> _THE TASK_
On the basis of the records below, report how many lines contain the word "right". Nothing else should be given.

> _RECORDS PROVIDED_
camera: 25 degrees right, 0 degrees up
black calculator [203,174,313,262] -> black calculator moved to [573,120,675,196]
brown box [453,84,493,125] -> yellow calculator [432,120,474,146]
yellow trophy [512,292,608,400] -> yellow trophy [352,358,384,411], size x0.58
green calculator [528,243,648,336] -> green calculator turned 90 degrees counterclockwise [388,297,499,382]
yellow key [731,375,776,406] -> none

...

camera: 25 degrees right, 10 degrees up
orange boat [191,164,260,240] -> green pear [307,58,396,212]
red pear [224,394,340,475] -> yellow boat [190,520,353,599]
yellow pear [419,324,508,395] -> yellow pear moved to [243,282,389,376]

> _WRITTEN SOLUTION_
2